======== Exercise input ========

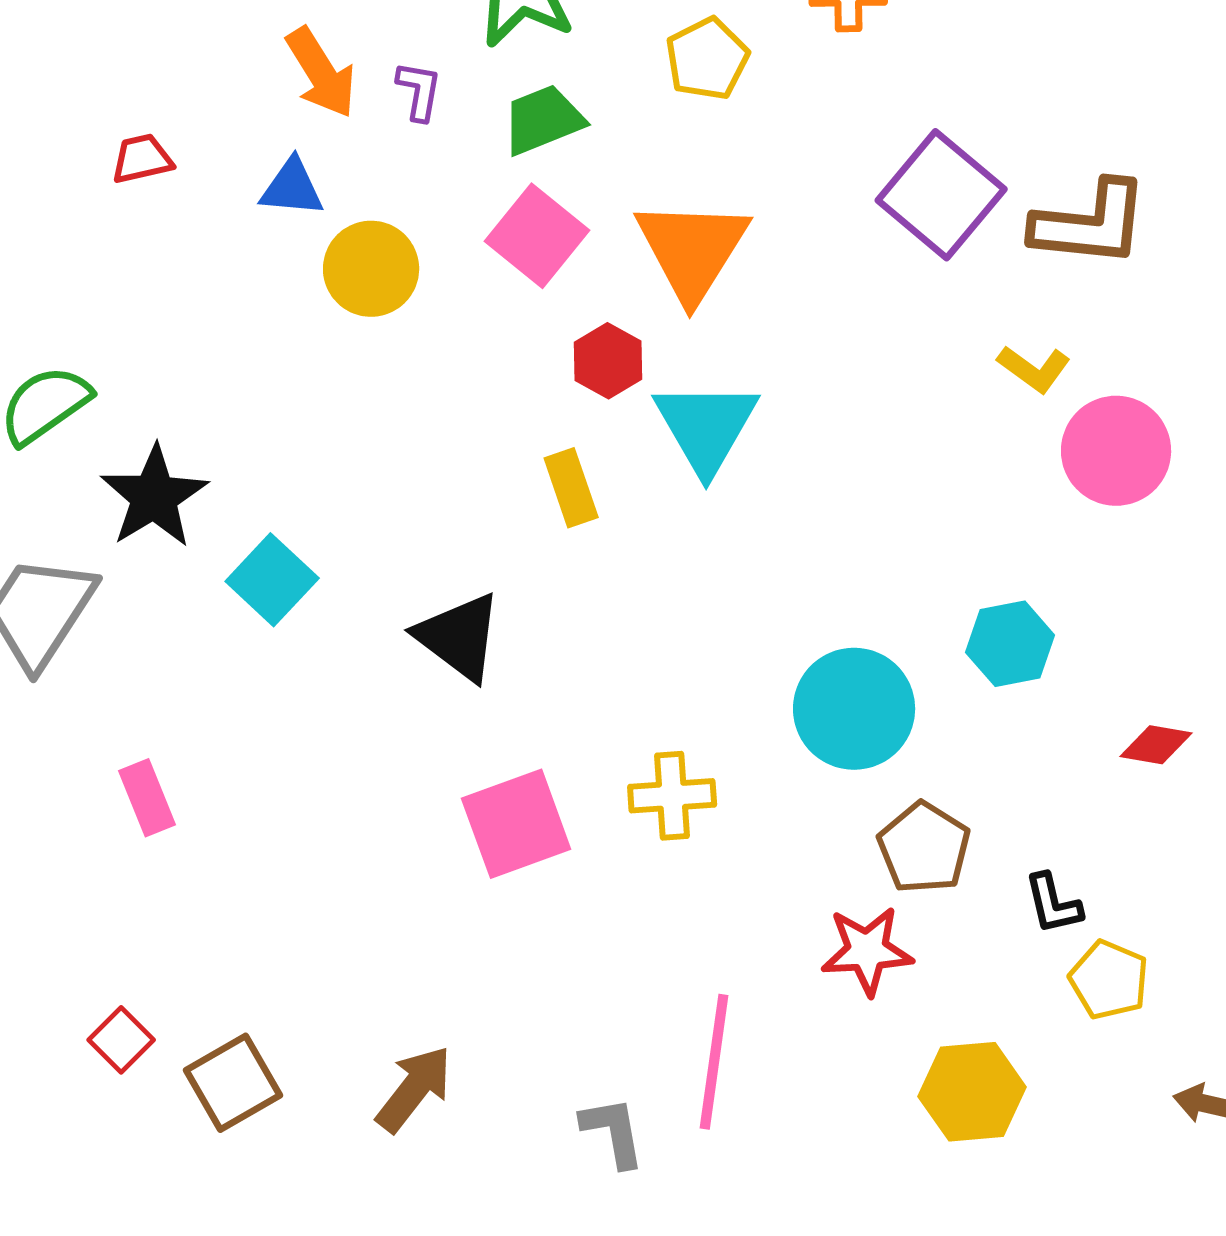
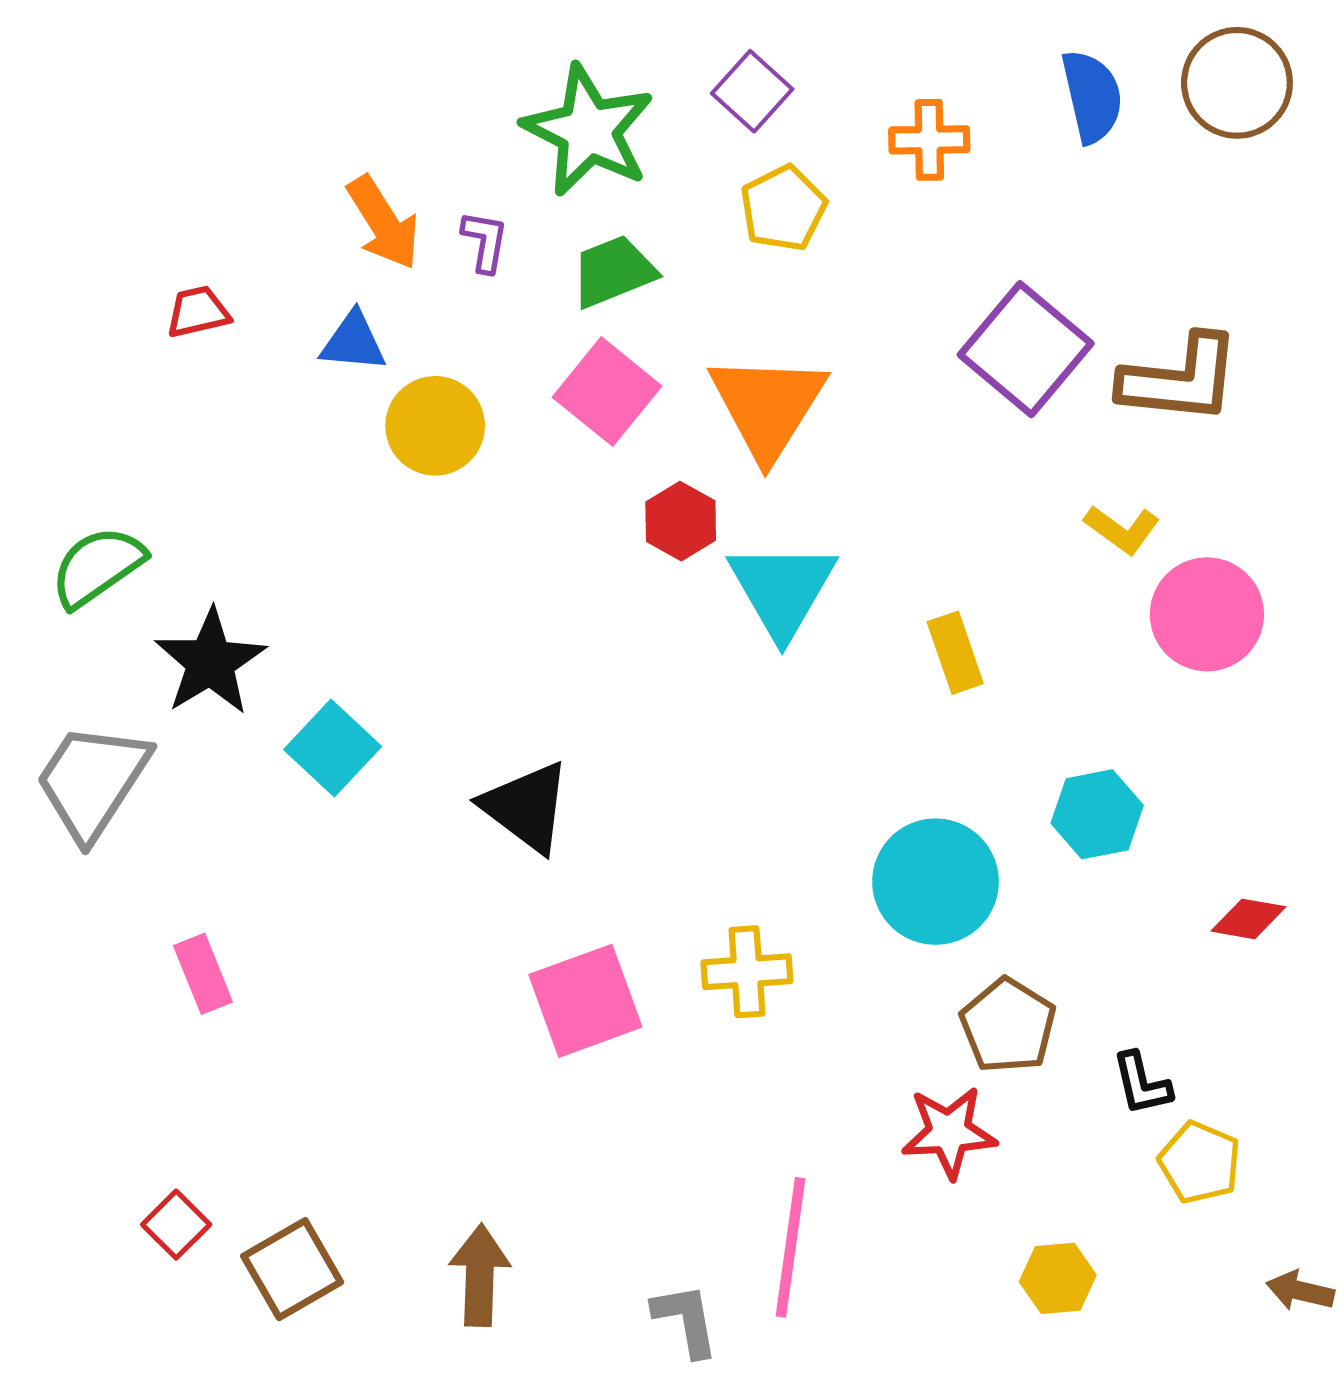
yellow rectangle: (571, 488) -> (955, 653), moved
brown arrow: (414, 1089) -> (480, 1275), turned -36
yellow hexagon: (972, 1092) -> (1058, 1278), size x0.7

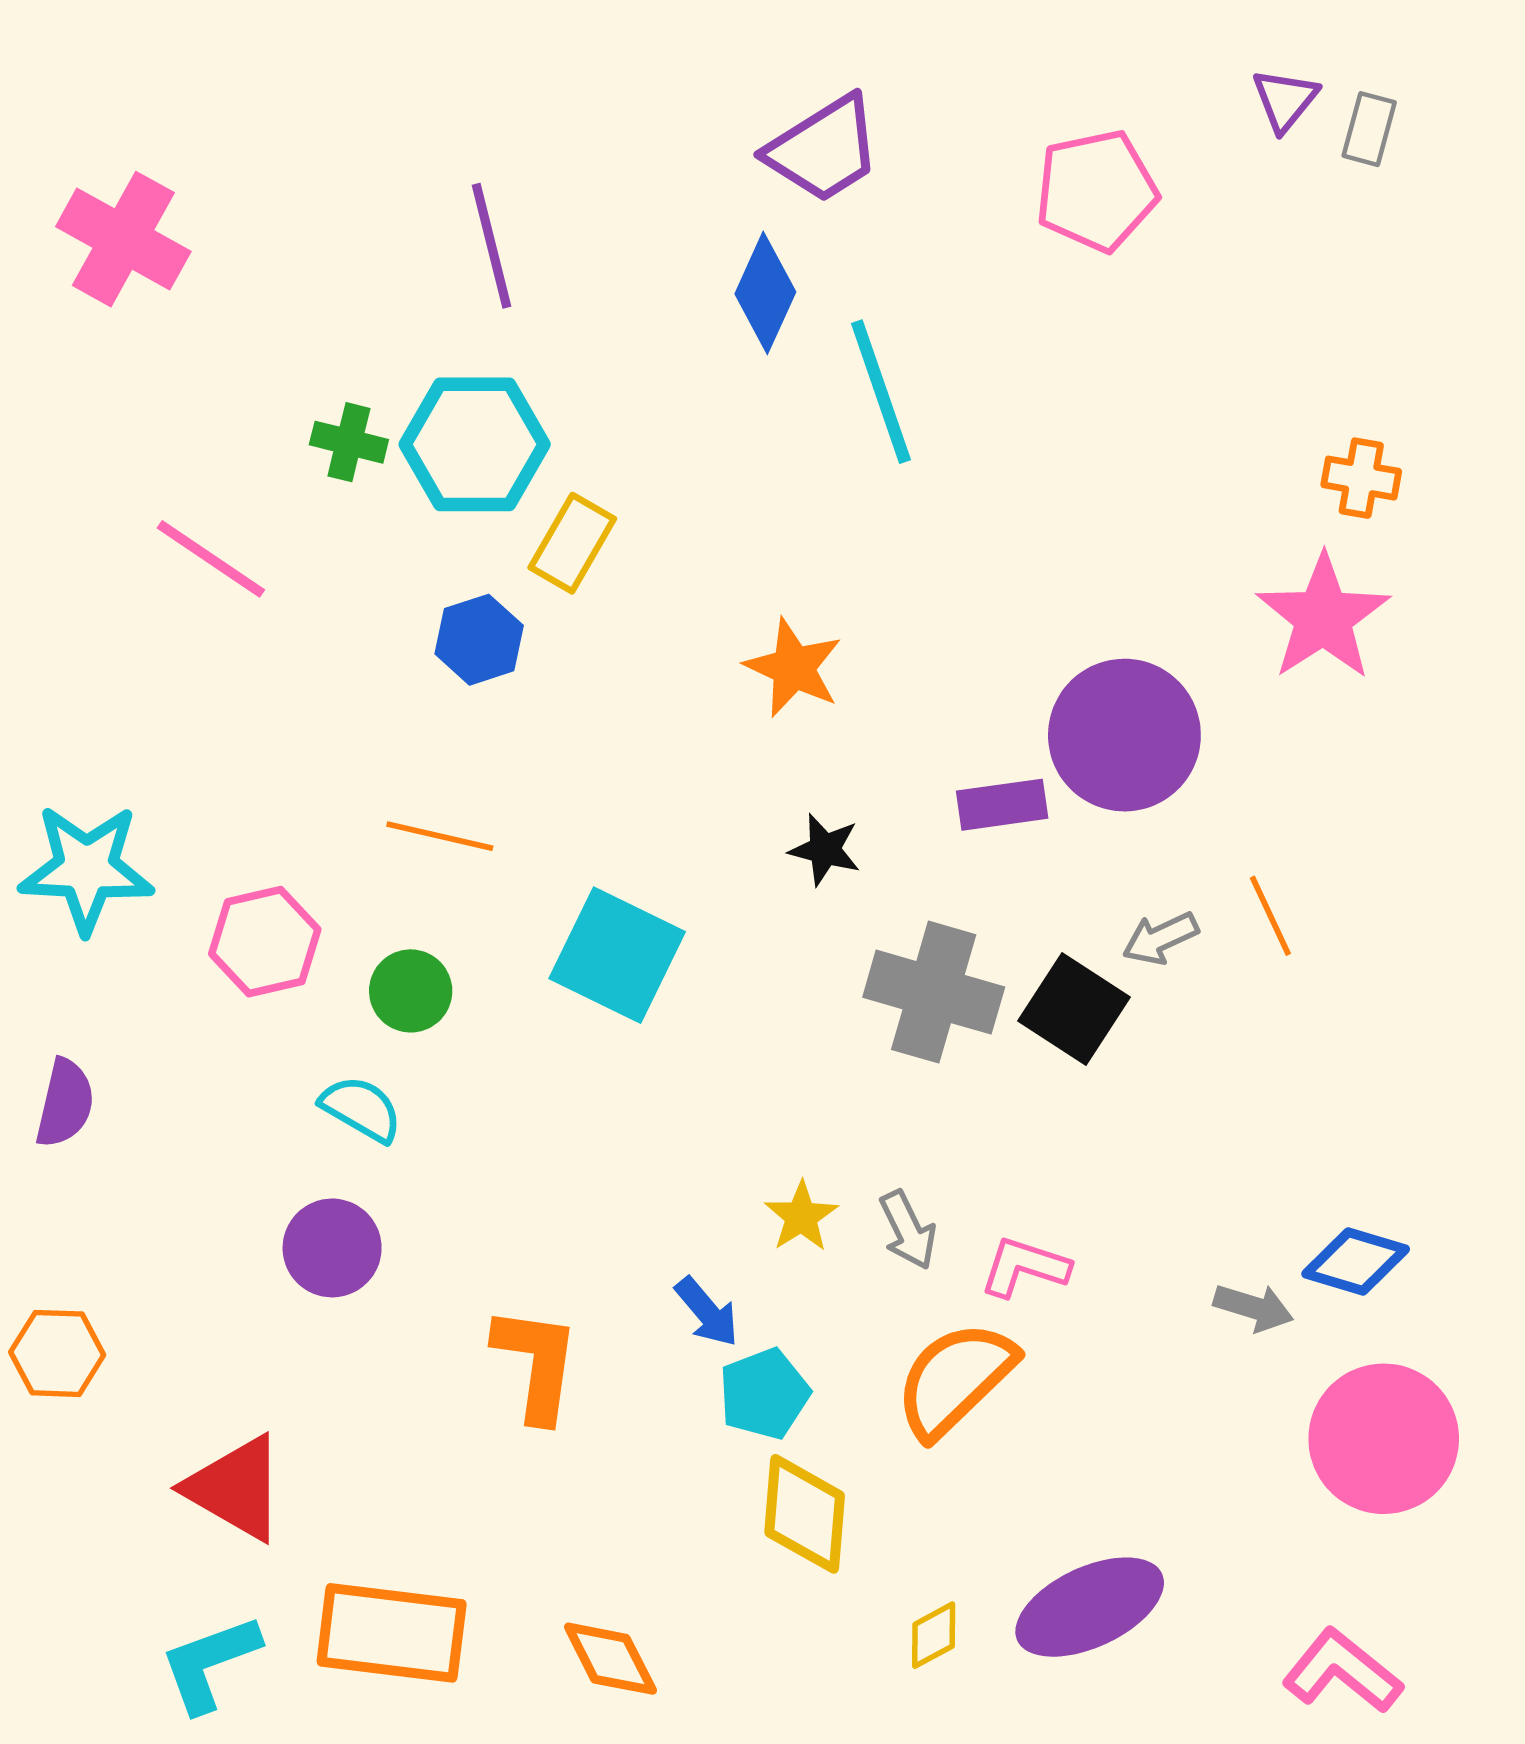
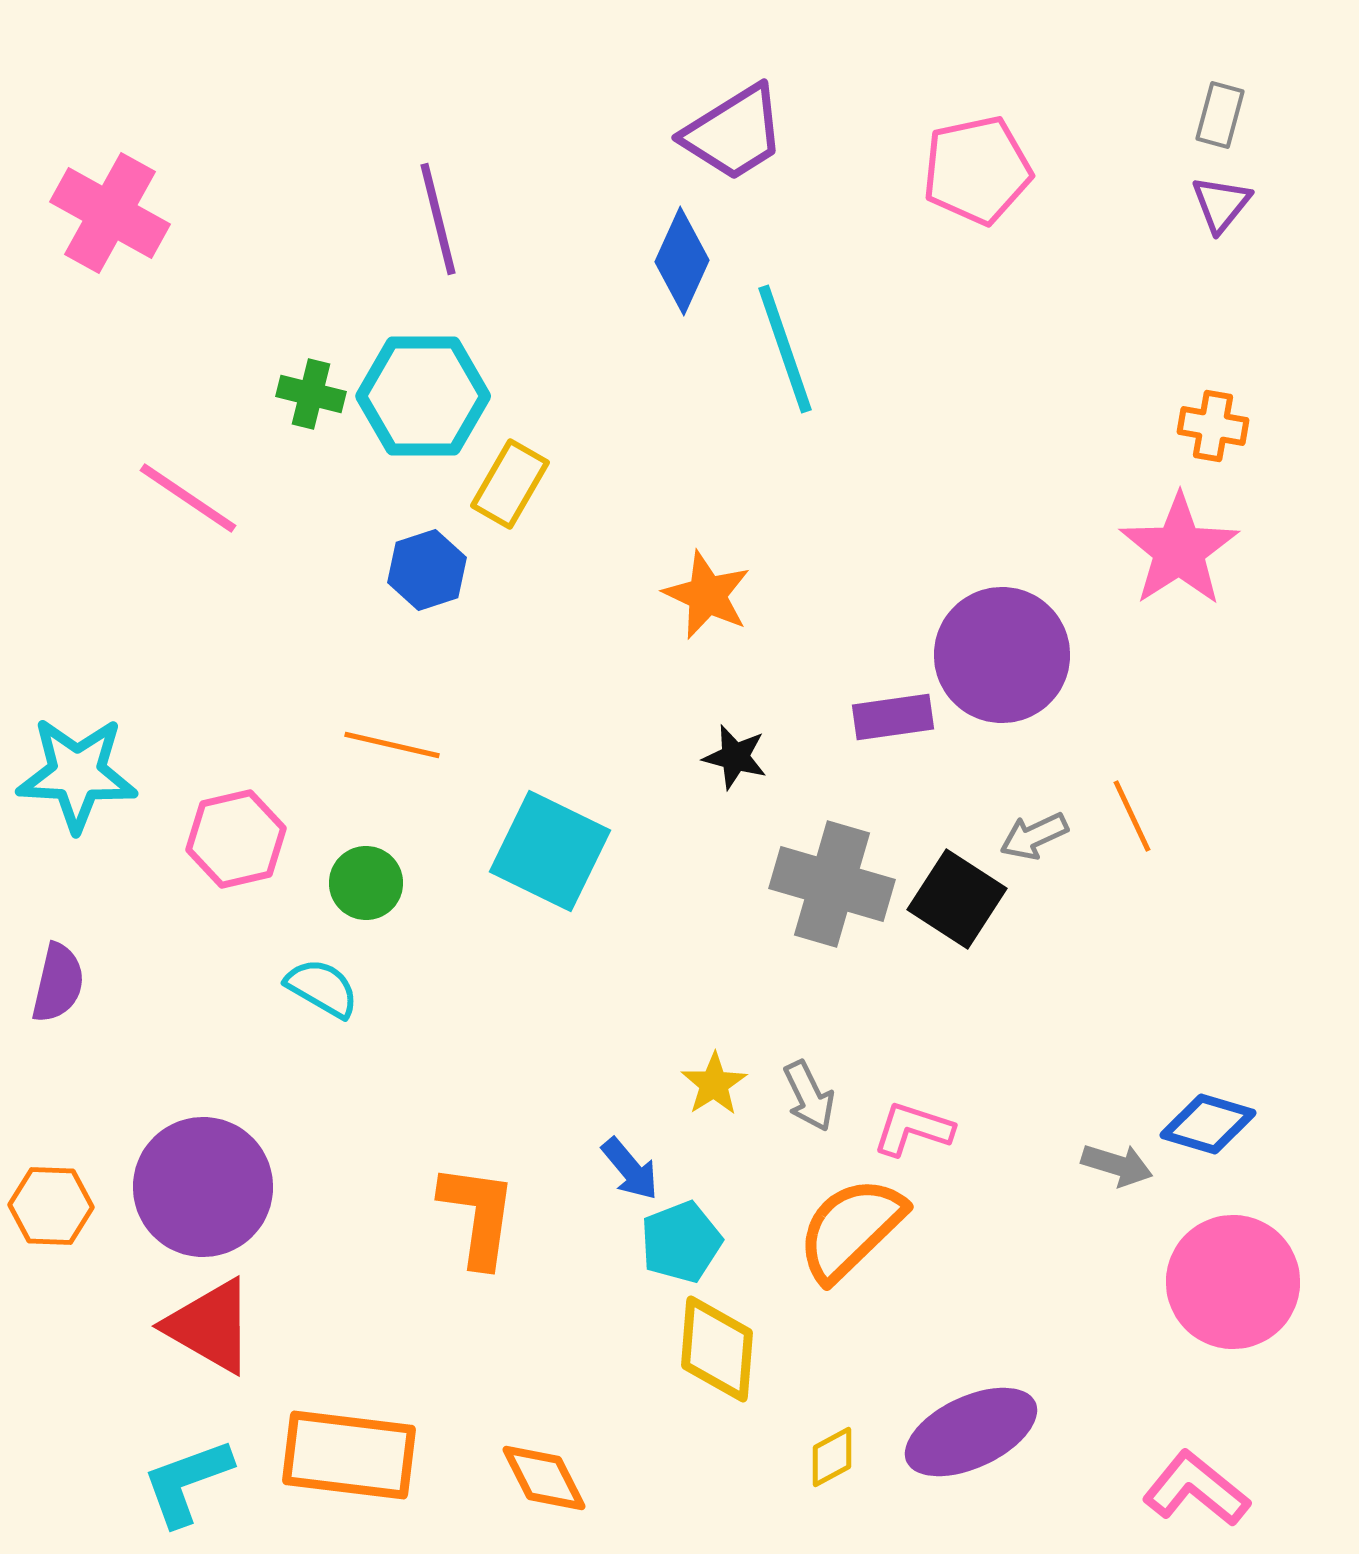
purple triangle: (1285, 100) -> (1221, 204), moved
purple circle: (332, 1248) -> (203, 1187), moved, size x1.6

========

## Problem statement
If the data includes images, skip them and copy every line exactly.

## Answer to this exercise
yellow rectangle: (571, 488) -> (955, 653), moved
brown arrow: (414, 1089) -> (480, 1275), turned -36
yellow hexagon: (972, 1092) -> (1058, 1278), size x0.7

purple triangle: (1285, 100) -> (1221, 204), moved
purple circle: (332, 1248) -> (203, 1187), moved, size x1.6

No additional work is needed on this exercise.